***** Records to process

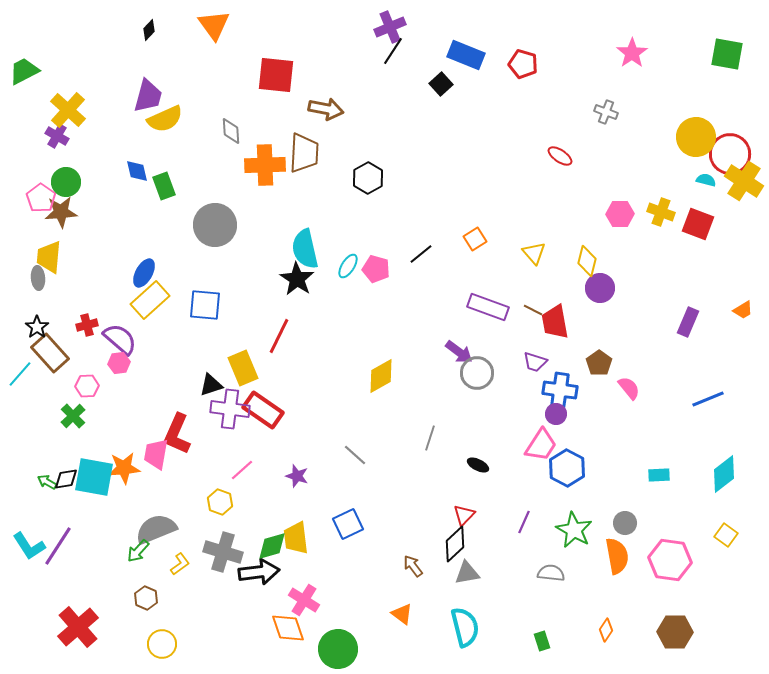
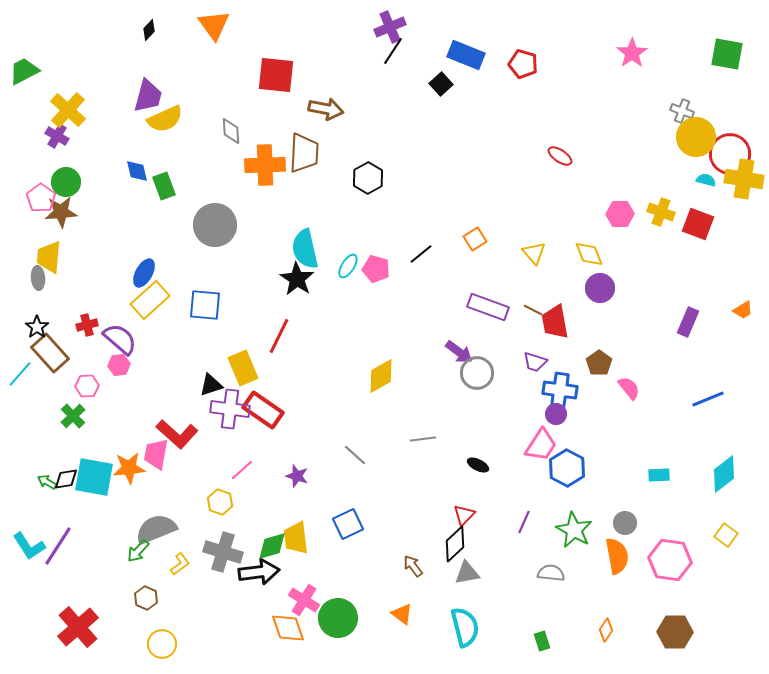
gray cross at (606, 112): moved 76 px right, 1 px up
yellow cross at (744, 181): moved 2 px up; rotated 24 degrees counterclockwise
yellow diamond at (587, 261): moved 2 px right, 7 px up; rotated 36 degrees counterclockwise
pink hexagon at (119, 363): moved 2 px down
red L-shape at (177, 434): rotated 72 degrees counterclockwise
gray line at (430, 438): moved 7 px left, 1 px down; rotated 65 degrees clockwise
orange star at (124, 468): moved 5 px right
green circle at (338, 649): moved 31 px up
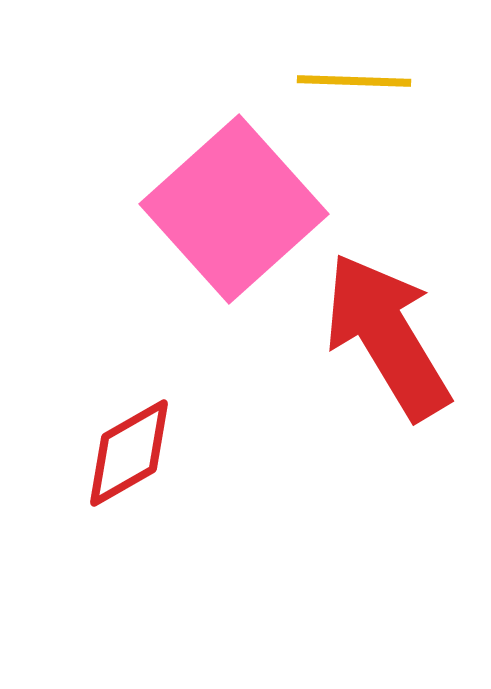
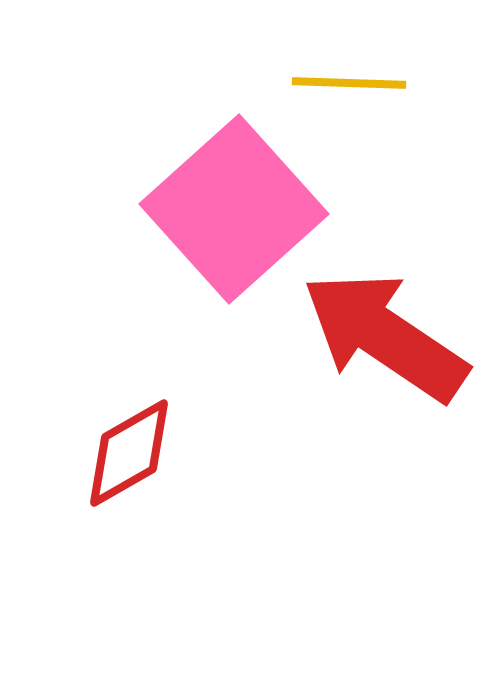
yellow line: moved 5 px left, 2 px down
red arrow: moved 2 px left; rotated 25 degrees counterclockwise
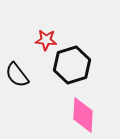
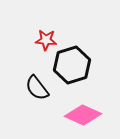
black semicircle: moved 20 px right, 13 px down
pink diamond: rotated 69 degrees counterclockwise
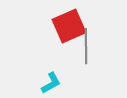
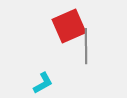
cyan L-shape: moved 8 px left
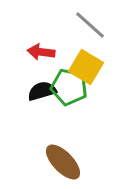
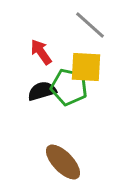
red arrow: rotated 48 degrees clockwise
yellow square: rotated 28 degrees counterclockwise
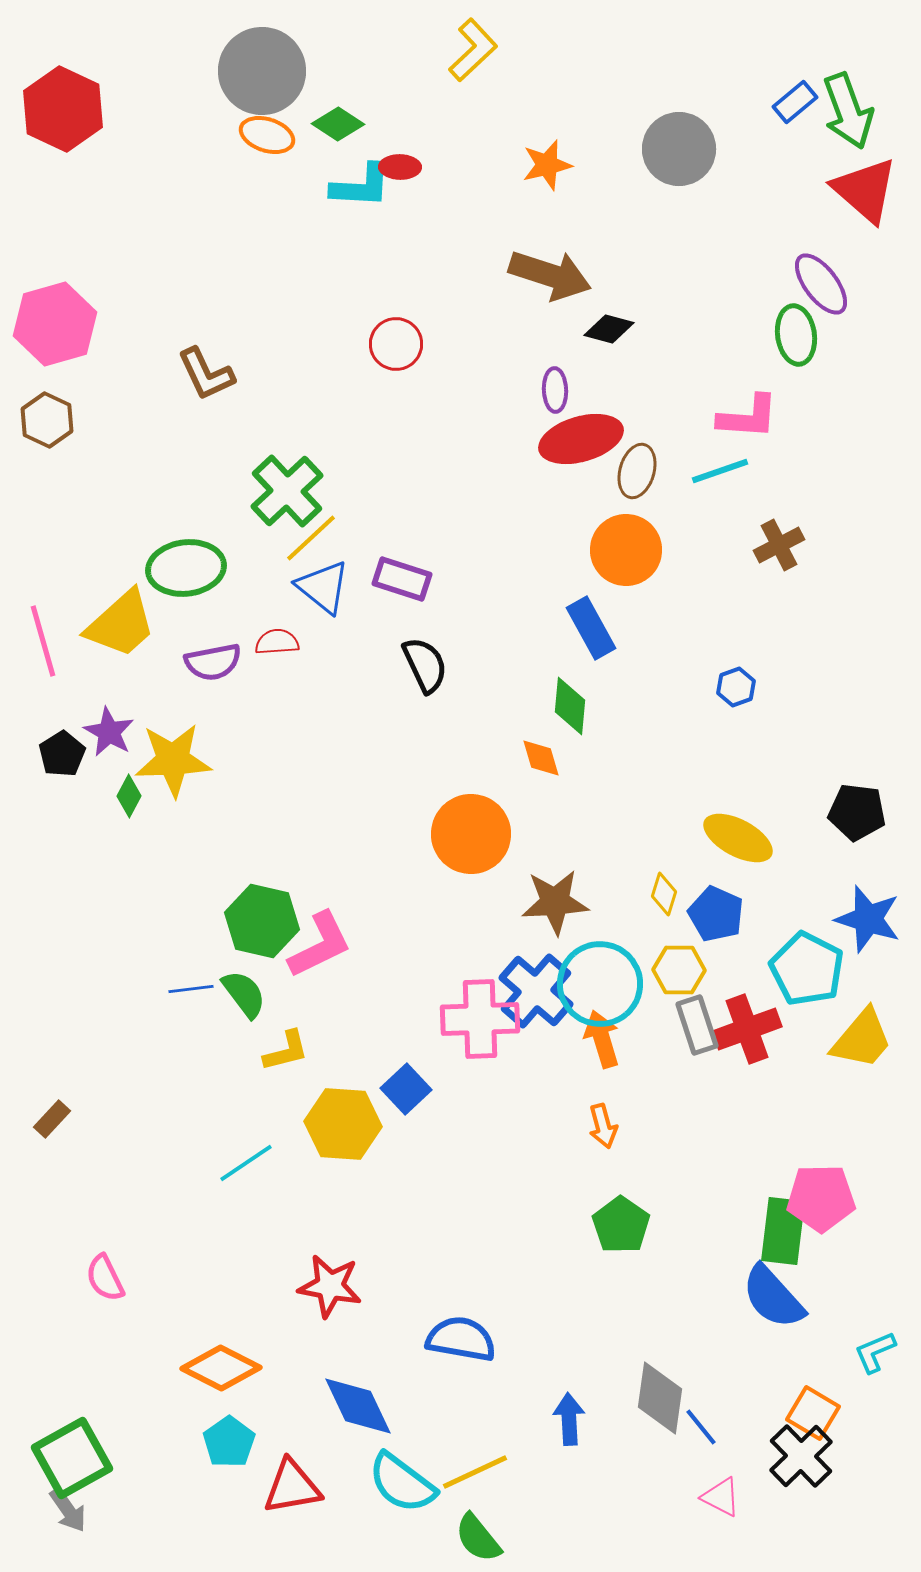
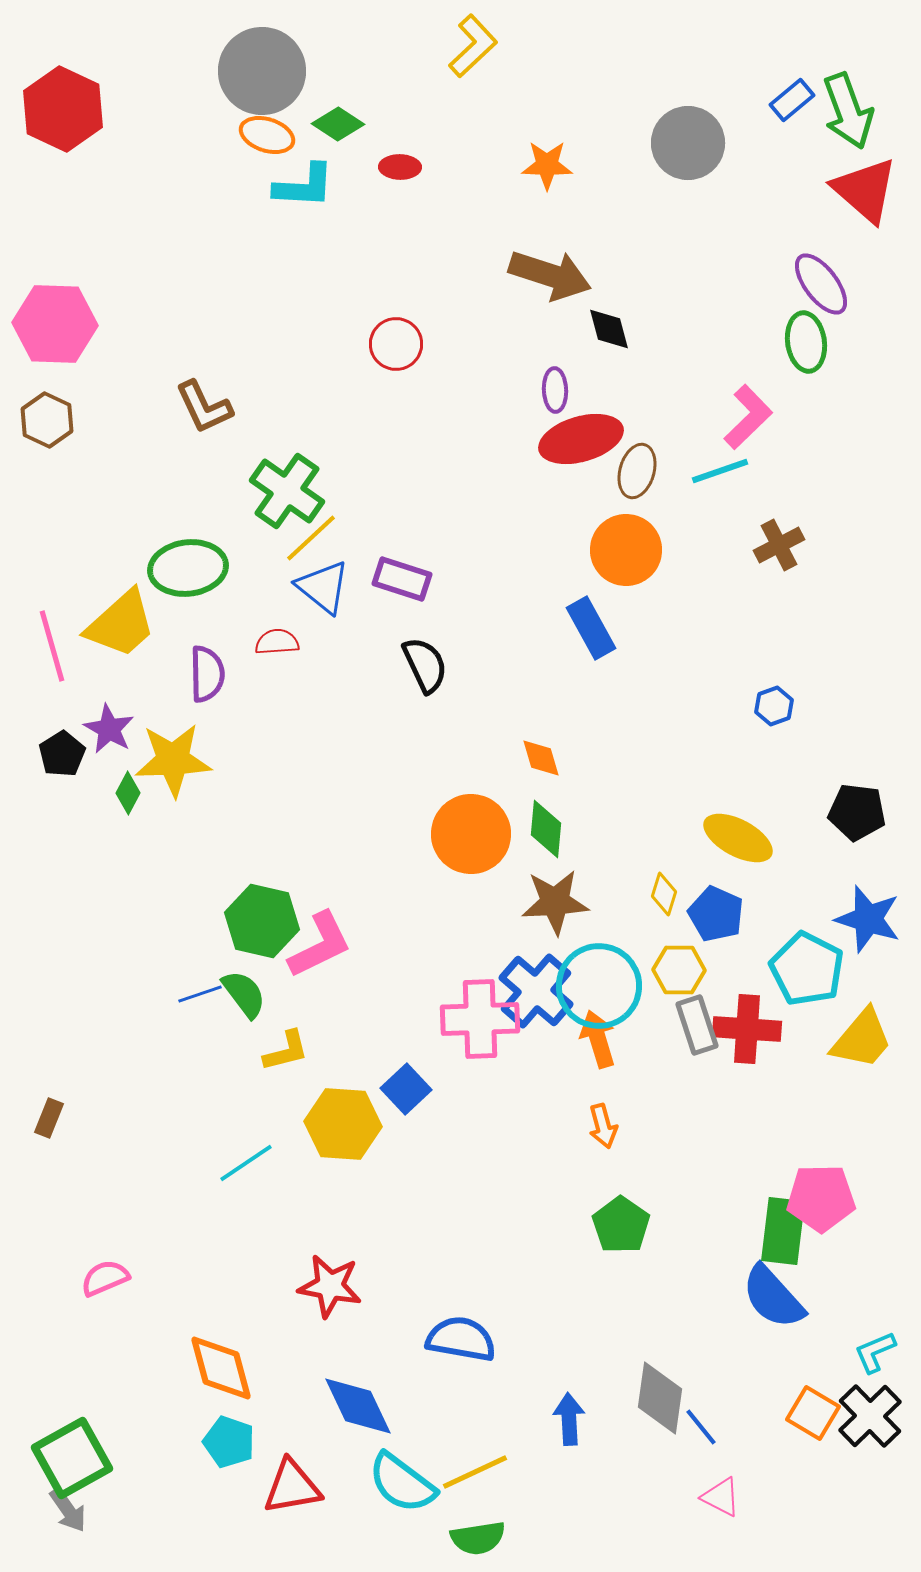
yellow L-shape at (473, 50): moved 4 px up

**********

Task description. Find the lines above holding the word "pink" and show them.

Output below.
pink hexagon at (119, 363): moved 2 px down
pink diamond: rotated 69 degrees counterclockwise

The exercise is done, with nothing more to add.